Work item: The answer should be one number: how many lines in the records below contain the word "TRIG".
----
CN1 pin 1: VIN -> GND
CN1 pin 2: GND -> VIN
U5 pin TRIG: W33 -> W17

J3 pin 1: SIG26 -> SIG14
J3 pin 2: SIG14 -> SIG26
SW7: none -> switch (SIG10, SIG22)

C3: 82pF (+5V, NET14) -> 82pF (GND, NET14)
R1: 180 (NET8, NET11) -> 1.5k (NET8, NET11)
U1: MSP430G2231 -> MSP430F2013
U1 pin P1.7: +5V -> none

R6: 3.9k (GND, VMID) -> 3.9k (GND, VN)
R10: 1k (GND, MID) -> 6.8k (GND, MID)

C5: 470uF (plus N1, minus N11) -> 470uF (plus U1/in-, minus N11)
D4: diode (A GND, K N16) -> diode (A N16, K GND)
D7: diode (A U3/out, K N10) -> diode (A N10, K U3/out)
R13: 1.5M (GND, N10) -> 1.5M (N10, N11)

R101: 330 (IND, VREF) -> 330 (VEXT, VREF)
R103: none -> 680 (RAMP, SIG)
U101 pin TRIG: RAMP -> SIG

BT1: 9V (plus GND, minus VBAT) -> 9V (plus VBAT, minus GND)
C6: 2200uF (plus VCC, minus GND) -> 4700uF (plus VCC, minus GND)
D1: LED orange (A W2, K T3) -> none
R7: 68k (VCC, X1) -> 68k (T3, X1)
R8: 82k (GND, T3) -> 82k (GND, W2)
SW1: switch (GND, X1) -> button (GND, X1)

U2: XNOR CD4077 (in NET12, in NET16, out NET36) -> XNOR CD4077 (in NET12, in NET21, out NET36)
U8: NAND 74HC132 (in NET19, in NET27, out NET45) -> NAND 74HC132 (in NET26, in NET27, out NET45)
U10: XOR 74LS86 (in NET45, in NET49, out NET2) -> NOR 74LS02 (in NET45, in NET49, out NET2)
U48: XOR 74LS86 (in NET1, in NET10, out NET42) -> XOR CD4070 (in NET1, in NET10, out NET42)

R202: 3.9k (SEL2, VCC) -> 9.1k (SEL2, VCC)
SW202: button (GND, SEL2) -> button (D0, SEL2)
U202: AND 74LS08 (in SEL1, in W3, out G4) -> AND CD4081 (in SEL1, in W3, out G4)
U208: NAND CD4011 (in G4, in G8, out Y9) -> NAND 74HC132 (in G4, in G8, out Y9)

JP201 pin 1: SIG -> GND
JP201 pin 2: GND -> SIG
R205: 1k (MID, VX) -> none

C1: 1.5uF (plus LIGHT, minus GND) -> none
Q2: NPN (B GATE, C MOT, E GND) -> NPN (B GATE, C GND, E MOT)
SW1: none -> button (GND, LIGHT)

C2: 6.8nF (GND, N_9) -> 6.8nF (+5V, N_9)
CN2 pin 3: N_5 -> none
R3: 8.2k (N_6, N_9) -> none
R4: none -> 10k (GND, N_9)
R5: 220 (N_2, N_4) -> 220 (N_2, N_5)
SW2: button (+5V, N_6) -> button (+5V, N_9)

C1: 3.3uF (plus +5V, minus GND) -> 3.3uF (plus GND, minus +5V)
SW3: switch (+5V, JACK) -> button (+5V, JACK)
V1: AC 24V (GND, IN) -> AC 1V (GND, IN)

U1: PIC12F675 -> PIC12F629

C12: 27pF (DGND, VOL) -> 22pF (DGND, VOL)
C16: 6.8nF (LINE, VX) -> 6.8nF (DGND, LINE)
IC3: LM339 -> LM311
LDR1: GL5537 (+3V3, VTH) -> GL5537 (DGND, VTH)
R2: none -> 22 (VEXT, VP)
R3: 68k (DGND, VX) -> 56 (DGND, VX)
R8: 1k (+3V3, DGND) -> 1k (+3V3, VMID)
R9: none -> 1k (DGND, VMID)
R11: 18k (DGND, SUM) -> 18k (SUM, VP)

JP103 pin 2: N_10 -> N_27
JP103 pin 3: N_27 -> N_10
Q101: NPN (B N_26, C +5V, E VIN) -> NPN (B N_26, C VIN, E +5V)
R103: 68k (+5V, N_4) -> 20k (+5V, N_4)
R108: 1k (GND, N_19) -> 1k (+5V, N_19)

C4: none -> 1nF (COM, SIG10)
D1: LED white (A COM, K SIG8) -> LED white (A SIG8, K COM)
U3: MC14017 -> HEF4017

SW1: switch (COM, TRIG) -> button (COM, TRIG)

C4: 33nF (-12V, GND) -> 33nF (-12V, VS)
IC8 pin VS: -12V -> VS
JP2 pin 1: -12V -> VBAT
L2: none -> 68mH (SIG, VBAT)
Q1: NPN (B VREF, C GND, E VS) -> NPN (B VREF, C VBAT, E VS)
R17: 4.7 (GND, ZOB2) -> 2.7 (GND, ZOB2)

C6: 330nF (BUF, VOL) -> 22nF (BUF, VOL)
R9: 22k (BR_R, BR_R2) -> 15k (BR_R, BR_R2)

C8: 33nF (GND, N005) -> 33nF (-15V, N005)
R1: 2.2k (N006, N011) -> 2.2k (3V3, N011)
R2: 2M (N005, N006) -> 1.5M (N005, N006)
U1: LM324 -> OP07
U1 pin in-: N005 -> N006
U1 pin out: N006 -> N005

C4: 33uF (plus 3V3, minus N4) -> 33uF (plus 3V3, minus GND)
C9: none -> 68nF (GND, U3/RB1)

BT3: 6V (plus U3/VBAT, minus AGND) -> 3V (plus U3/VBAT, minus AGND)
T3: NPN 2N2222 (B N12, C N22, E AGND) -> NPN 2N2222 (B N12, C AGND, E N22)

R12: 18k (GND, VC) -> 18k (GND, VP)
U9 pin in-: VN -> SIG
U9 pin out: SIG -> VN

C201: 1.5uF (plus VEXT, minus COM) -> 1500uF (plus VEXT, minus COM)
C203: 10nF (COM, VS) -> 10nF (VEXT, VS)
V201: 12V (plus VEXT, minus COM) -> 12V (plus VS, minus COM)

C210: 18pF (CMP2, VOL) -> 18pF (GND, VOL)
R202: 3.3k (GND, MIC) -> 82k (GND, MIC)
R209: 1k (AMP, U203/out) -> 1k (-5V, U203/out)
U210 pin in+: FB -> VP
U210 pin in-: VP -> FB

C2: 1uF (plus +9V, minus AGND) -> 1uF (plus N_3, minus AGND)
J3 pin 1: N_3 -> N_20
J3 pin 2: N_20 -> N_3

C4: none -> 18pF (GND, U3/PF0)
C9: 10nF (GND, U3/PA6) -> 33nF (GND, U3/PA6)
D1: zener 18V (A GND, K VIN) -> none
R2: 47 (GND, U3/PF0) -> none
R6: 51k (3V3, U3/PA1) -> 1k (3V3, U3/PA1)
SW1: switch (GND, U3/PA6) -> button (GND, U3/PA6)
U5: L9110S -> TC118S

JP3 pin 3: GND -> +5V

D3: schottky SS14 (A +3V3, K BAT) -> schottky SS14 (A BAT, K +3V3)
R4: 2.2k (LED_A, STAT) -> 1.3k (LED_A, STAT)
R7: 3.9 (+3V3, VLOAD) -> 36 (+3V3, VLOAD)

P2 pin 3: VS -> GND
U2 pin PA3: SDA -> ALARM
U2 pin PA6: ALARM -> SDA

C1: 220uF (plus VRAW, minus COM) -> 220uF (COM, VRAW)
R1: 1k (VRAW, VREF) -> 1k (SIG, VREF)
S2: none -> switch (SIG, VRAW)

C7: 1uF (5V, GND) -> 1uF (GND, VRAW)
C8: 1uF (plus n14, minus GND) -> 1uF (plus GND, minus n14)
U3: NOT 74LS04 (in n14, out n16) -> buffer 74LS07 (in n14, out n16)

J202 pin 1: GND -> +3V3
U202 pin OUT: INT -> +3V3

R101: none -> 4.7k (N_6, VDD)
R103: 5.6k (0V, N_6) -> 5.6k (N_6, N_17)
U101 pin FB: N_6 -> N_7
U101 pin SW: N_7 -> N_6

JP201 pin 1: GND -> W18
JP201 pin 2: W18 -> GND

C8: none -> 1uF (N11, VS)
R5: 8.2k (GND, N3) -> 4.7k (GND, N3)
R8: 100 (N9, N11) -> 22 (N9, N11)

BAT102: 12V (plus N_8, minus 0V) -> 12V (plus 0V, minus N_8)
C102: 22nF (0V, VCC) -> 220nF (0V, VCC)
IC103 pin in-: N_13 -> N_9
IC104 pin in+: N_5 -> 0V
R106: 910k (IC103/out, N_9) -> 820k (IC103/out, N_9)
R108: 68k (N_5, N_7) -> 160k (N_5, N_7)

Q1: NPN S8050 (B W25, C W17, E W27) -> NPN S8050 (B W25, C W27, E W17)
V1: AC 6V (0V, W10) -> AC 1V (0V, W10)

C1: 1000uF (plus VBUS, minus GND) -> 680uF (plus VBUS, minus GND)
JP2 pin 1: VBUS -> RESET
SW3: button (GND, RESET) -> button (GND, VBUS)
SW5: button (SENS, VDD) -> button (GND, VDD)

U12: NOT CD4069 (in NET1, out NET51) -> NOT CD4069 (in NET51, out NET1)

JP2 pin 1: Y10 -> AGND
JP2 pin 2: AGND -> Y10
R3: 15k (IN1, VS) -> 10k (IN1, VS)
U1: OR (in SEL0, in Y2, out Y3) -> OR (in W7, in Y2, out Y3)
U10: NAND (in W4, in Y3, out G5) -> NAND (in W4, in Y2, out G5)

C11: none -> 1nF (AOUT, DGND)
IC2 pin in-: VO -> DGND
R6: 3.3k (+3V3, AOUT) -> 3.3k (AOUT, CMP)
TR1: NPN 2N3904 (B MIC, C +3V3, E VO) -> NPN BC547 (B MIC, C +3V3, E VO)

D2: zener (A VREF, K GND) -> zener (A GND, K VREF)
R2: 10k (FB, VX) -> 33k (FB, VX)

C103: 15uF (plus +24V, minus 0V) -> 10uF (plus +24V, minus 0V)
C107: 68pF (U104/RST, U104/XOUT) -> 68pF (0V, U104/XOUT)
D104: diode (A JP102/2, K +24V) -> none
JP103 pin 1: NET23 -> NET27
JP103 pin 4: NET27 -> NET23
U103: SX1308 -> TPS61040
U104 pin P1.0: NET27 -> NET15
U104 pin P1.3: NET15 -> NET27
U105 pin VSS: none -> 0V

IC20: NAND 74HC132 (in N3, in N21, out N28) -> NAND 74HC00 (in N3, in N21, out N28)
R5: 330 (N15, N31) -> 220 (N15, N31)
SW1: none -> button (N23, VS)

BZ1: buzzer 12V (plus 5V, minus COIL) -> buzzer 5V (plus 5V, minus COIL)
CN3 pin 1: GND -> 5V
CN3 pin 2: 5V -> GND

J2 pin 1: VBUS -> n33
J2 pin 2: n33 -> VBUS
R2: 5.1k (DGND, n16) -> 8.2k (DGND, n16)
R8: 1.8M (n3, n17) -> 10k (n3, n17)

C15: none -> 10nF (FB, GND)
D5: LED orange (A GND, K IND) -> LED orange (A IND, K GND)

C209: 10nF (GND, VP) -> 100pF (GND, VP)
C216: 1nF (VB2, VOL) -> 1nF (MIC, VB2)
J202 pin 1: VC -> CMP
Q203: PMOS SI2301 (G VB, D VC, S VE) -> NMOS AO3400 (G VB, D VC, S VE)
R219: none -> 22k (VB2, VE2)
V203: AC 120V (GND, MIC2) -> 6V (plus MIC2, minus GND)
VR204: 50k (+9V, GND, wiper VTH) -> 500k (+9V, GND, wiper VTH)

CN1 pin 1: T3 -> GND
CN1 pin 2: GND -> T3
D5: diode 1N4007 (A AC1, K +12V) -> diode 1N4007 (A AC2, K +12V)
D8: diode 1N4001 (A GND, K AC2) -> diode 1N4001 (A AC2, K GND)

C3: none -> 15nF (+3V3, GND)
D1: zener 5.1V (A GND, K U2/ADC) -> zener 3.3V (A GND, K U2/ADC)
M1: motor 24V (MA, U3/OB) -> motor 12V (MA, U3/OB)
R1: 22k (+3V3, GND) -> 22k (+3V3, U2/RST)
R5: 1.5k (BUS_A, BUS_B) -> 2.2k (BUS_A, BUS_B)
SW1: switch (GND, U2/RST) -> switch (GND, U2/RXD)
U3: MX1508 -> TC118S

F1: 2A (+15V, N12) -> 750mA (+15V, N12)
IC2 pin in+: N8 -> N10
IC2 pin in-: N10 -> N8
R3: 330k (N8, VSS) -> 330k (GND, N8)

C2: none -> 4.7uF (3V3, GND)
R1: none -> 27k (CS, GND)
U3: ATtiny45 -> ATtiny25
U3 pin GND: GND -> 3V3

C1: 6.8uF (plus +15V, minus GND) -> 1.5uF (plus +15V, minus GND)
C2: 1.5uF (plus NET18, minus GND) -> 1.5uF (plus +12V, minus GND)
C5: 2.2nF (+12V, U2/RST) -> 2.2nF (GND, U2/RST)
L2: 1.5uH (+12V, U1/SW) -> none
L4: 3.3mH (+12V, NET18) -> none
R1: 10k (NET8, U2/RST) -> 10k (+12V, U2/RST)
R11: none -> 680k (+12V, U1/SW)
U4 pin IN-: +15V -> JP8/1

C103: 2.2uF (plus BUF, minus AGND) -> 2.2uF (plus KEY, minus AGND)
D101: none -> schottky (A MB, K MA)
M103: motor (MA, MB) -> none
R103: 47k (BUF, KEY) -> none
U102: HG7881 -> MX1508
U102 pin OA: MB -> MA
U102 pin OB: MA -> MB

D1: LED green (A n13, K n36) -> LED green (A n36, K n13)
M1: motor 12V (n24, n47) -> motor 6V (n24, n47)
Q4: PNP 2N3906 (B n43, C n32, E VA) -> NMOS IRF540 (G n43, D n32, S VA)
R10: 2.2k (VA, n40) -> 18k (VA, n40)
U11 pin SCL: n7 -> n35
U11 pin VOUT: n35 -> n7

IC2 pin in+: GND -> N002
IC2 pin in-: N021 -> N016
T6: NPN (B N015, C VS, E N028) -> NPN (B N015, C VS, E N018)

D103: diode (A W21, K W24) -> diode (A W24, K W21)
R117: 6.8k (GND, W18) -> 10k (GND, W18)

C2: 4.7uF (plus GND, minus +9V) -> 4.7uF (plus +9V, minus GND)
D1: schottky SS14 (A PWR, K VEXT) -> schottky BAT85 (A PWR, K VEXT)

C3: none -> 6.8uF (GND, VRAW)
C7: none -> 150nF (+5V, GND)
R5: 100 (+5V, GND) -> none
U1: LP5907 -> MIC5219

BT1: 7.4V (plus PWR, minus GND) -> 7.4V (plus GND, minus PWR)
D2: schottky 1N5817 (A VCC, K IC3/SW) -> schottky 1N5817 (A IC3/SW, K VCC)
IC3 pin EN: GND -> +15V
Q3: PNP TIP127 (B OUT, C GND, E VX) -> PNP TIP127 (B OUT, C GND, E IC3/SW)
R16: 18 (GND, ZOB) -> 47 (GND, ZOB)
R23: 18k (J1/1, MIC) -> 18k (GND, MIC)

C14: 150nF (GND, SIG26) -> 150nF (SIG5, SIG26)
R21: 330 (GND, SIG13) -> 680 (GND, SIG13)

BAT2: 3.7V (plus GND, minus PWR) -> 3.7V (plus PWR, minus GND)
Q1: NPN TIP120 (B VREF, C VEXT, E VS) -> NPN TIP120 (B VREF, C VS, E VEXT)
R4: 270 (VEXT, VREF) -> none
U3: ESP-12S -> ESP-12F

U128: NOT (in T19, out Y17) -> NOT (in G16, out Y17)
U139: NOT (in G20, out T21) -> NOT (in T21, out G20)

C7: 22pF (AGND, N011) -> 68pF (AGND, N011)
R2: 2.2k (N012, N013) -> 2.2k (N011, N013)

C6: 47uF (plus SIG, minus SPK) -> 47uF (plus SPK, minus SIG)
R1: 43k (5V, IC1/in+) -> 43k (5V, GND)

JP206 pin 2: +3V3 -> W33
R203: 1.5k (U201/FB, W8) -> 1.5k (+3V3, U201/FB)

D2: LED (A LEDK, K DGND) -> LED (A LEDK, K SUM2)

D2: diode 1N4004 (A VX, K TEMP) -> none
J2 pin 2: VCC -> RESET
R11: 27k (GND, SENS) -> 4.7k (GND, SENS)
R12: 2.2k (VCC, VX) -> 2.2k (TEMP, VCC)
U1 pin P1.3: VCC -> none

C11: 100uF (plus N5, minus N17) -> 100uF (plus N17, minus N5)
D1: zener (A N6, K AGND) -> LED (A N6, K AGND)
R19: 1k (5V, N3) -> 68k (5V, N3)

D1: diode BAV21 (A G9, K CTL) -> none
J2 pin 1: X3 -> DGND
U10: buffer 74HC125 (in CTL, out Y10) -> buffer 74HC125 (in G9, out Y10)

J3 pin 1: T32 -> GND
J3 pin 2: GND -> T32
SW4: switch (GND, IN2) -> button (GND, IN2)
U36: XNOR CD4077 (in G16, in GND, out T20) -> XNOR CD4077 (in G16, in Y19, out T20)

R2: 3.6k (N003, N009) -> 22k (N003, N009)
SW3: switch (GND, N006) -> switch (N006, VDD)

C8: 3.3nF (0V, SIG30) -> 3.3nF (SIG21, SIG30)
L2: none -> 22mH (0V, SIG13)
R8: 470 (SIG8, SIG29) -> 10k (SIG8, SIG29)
----
Solved exercise: 3